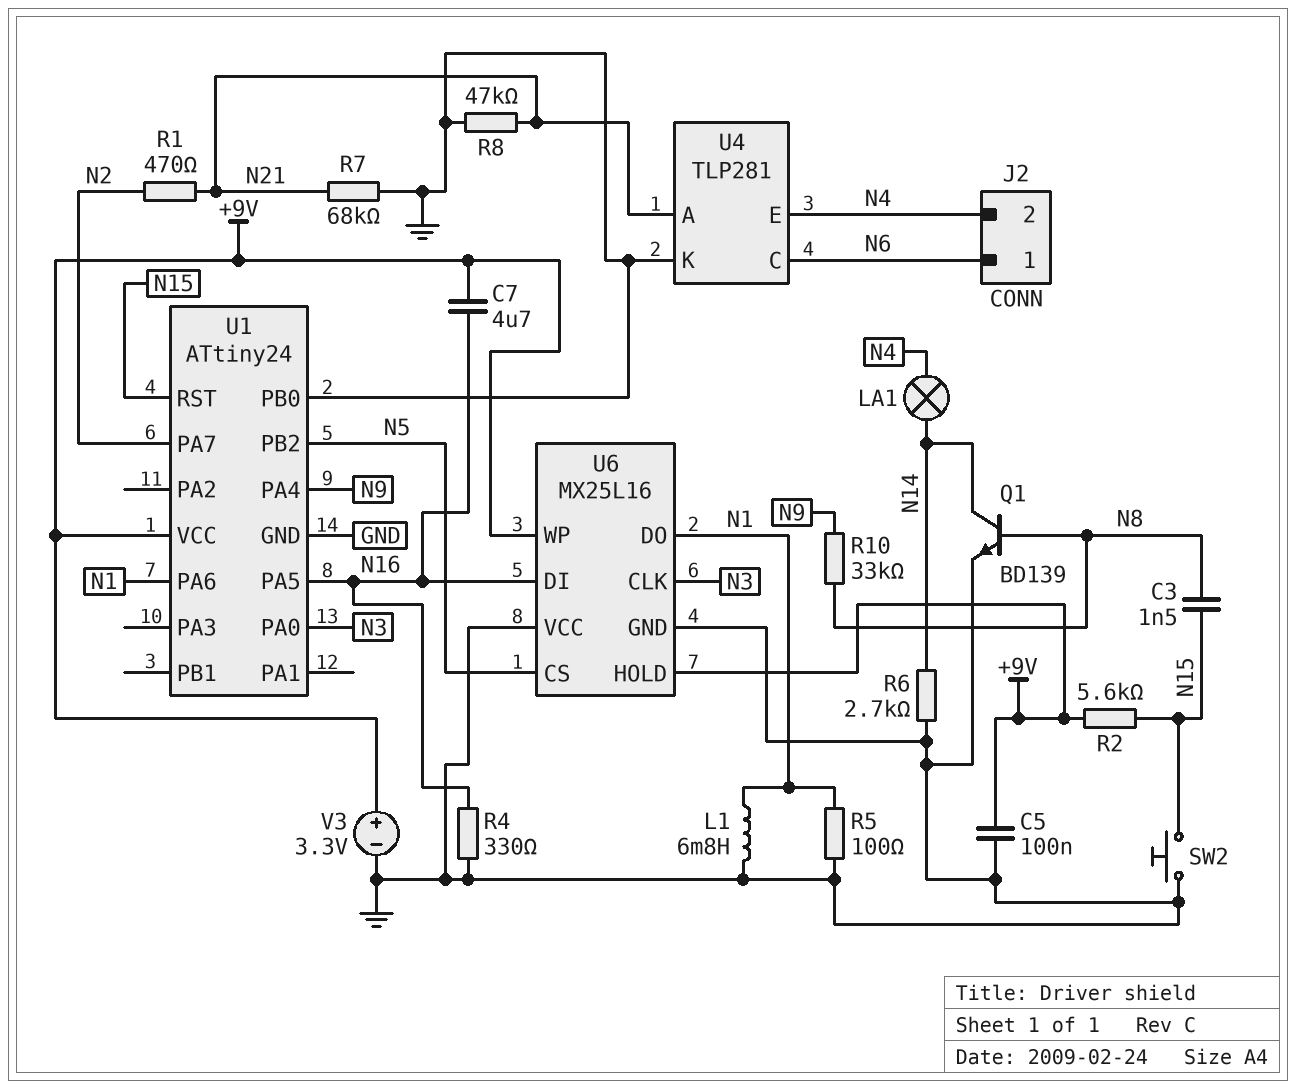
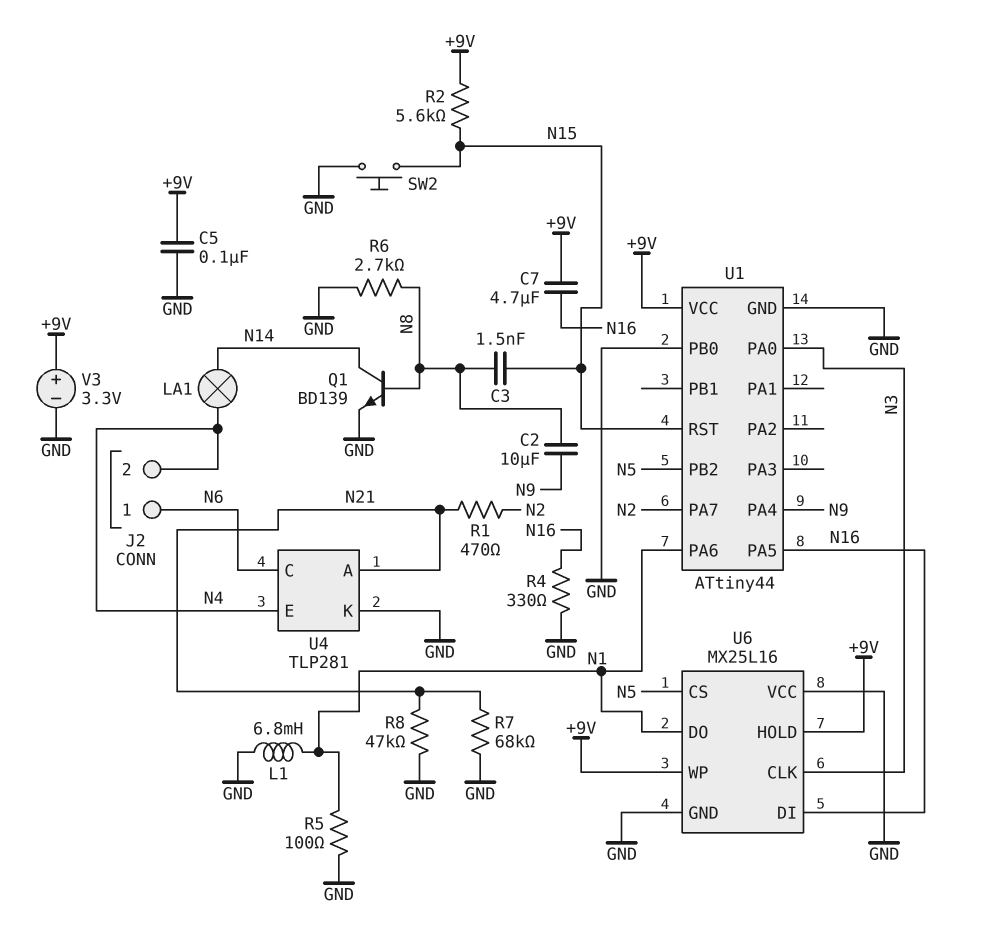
C2: none -> 10uF (N8, N9)
R6: 2.7k (GND, N14) -> 2.7k (GND, N8)
R10: 33k (N8, N9) -> none
U1: ATtiny24 -> ATtiny44

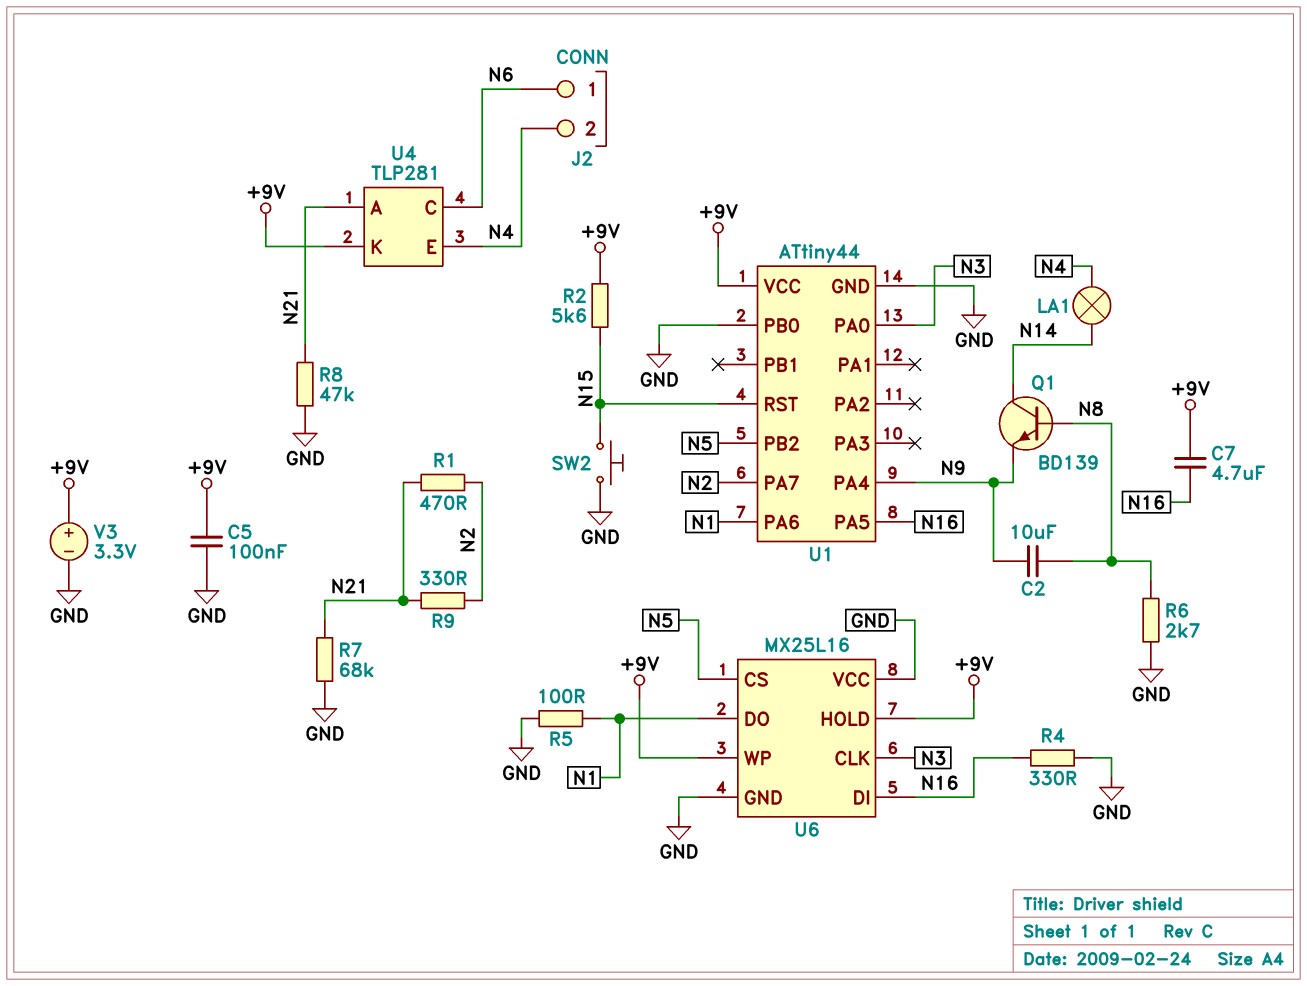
C3: 1.5nF (N8, N15) -> none
L1: 6.8mH (GND, N1) -> none
Q1: NPN BD139 (B N8, C N14, E GND) -> NPN BD139 (B N8, C N14, E N9)
R9: none -> 330 (N2, N21)
U4 pin K: GND -> +9V

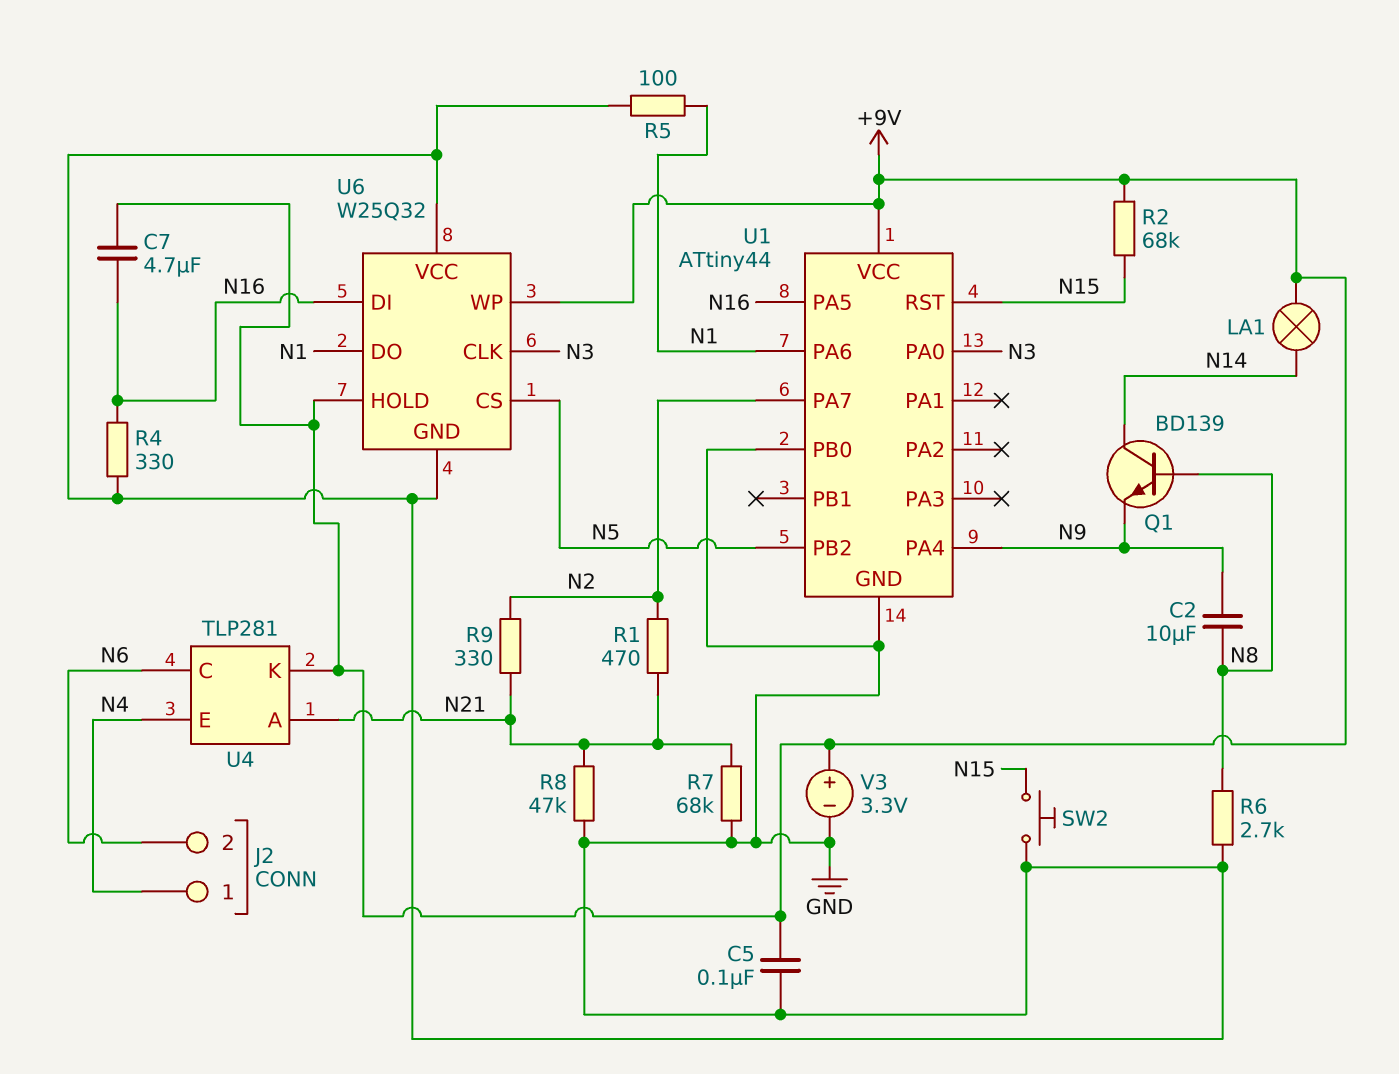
J2 pin 1: N6 -> N4
J2 pin 2: N4 -> N6
LA1: lamp (N4, N14) -> lamp (+9V, N14)
R2: 5.6k (+9V, N15) -> 68k (+9V, N15)
U6: MX25L16 -> W25Q32

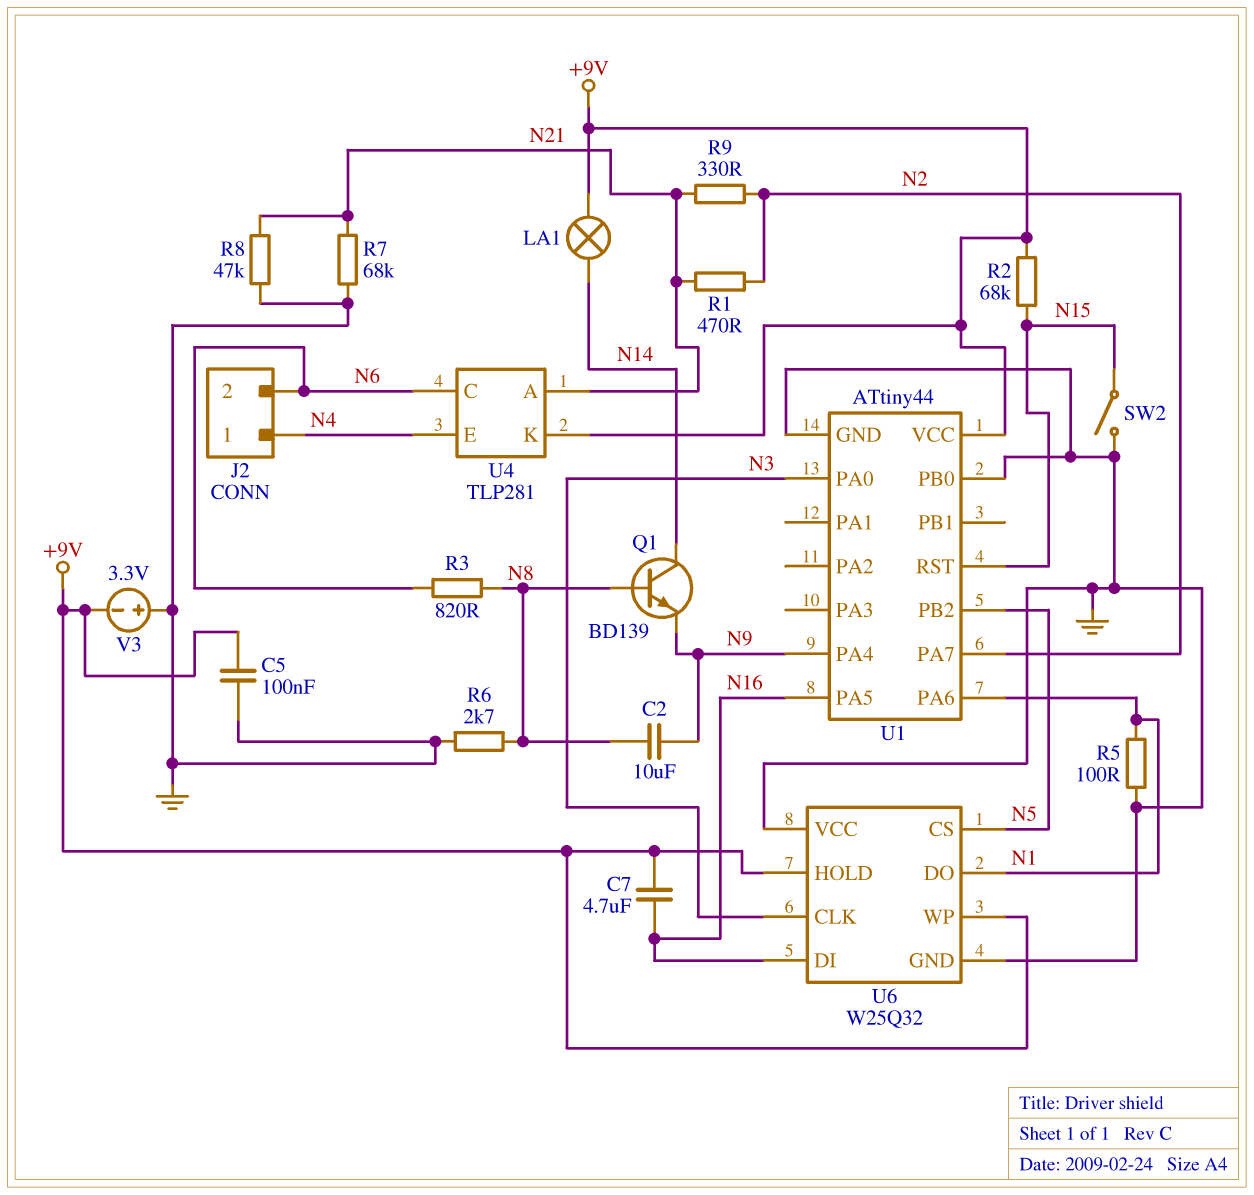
R3: none -> 820 (N6, N8)
R4: 330 (GND, N16) -> none
SW2: button (GND, N15) -> switch (GND, N15)
V3: 3.3V (plus +9V, minus GND) -> 3.3V (plus GND, minus +9V)

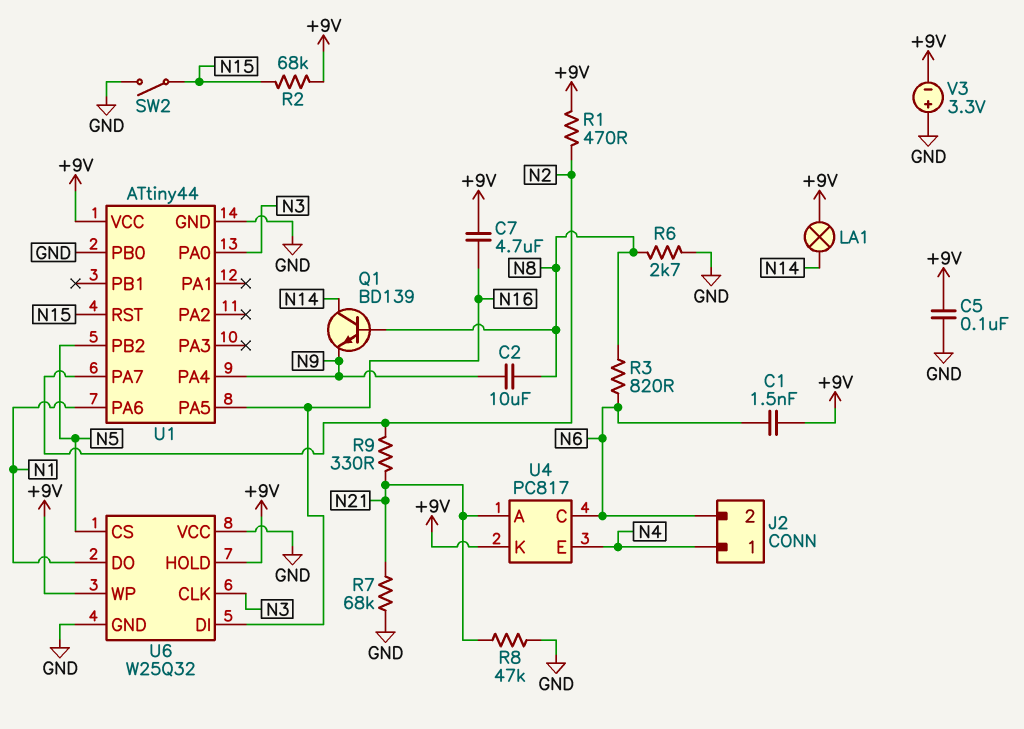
C1: none -> 1.5nF (+9V, N6)
R1: 470 (N2, N21) -> 470 (+9V, N2)
R5: 100 (GND, N1) -> none
U4: TLP281 -> PC817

+++++

Output the full listing verbatim; pictures stay out.

C2: none -> 10uF (N8, N9)
R6: 2.7k (GND, N14) -> 2.7k (GND, N8)
R10: 33k (N8, N9) -> none
U1: ATtiny24 -> ATtiny44

C3: 1.5nF (N8, N15) -> none
L1: 6.8mH (GND, N1) -> none
Q1: NPN BD139 (B N8, C N14, E GND) -> NPN BD139 (B N8, C N14, E N9)
R9: none -> 330 (N2, N21)
U4 pin K: GND -> +9V

J2 pin 1: N6 -> N4
J2 pin 2: N4 -> N6
LA1: lamp (N4, N14) -> lamp (+9V, N14)
R2: 5.6k (+9V, N15) -> 68k (+9V, N15)
U6: MX25L16 -> W25Q32

R3: none -> 820 (N6, N8)
R4: 330 (GND, N16) -> none
SW2: button (GND, N15) -> switch (GND, N15)
V3: 3.3V (plus +9V, minus GND) -> 3.3V (plus GND, minus +9V)

C1: none -> 1.5nF (+9V, N6)
R1: 470 (N2, N21) -> 470 (+9V, N2)
R5: 100 (GND, N1) -> none
U4: TLP281 -> PC817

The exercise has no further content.